____ Data under study

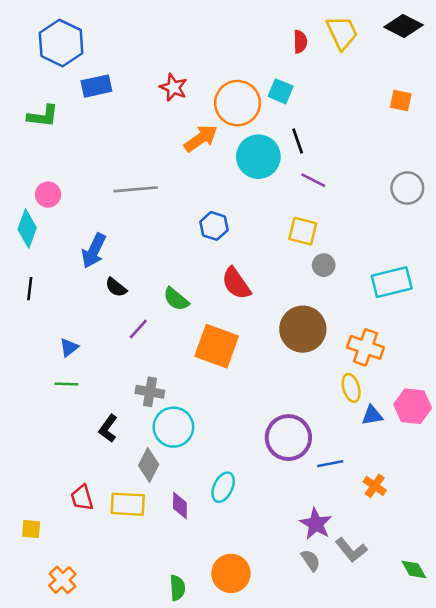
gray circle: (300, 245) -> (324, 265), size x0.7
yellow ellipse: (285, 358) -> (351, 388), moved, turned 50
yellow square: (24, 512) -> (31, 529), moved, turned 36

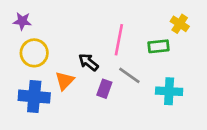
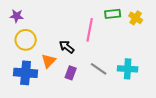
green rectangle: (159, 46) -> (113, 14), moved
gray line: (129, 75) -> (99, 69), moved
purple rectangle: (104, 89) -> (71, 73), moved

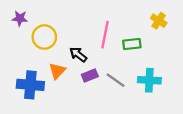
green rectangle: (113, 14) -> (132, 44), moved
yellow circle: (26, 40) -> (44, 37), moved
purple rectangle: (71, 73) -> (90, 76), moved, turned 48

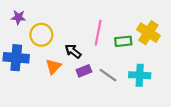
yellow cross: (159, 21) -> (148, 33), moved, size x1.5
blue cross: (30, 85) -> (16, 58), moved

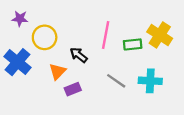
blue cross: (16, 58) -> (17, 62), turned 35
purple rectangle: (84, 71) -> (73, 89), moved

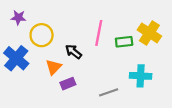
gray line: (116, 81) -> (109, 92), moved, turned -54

________
____ Data under study

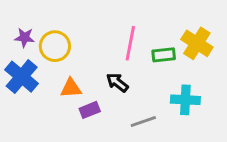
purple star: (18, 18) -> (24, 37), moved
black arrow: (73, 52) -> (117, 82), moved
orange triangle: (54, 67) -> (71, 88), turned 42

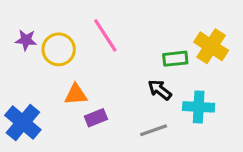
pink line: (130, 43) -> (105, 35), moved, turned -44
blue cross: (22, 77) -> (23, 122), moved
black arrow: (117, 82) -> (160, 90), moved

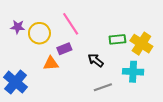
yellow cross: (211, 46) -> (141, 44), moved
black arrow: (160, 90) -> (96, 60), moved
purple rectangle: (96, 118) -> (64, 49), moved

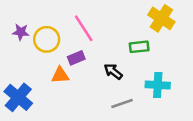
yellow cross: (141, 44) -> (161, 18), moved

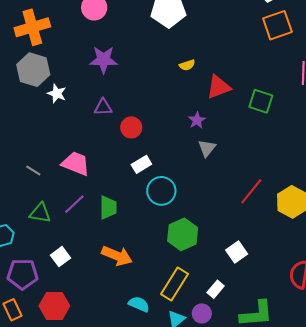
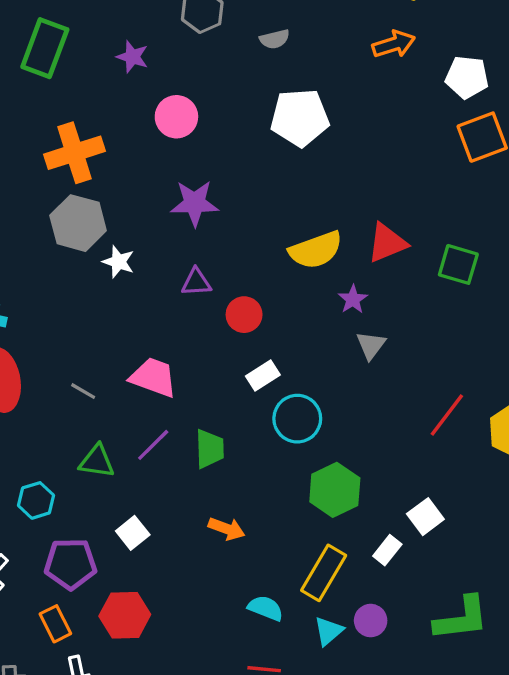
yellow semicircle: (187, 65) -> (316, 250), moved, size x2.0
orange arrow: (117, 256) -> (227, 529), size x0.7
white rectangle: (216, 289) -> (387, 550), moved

________

◆ **Request**
What is needed is an exact copy of only the lines above from the one with "gray circle: (300, 245)" to the one with "yellow circle: (26, 40) -> (44, 37), moved", both kept, with every picture left out.

◆ **Finished exercise**
gray circle: (300, 245) -> (324, 265), size x0.7
yellow ellipse: (285, 358) -> (351, 388), moved, turned 50
yellow square: (24, 512) -> (31, 529), moved, turned 36

green rectangle: (159, 46) -> (113, 14), moved
gray line: (129, 75) -> (99, 69), moved
purple rectangle: (104, 89) -> (71, 73), moved

green rectangle: (113, 14) -> (132, 44), moved
yellow circle: (26, 40) -> (44, 37), moved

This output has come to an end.